PROVIDED MATERIAL>
--- START ---
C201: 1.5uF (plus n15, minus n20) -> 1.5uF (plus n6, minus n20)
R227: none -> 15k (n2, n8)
--- END ---
--- START ---
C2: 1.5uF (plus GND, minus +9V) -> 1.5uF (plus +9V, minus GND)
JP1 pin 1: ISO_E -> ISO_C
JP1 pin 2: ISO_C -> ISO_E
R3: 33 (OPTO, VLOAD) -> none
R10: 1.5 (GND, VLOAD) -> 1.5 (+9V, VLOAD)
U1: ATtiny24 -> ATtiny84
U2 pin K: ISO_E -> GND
--- END ---
HOW TO COMPLETE THIS TASK> Within the data above, the lines from the one with "C2: 1.5uF (plus" to the one with "U2 pin K: ISO_E -> GND" must be repeated exactly; no other line belongs in the answer.

ANSWER TO THIS PROBLEM>
C2: 1.5uF (plus GND, minus +9V) -> 1.5uF (plus +9V, minus GND)
JP1 pin 1: ISO_E -> ISO_C
JP1 pin 2: ISO_C -> ISO_E
R3: 33 (OPTO, VLOAD) -> none
R10: 1.5 (GND, VLOAD) -> 1.5 (+9V, VLOAD)
U1: ATtiny24 -> ATtiny84
U2 pin K: ISO_E -> GND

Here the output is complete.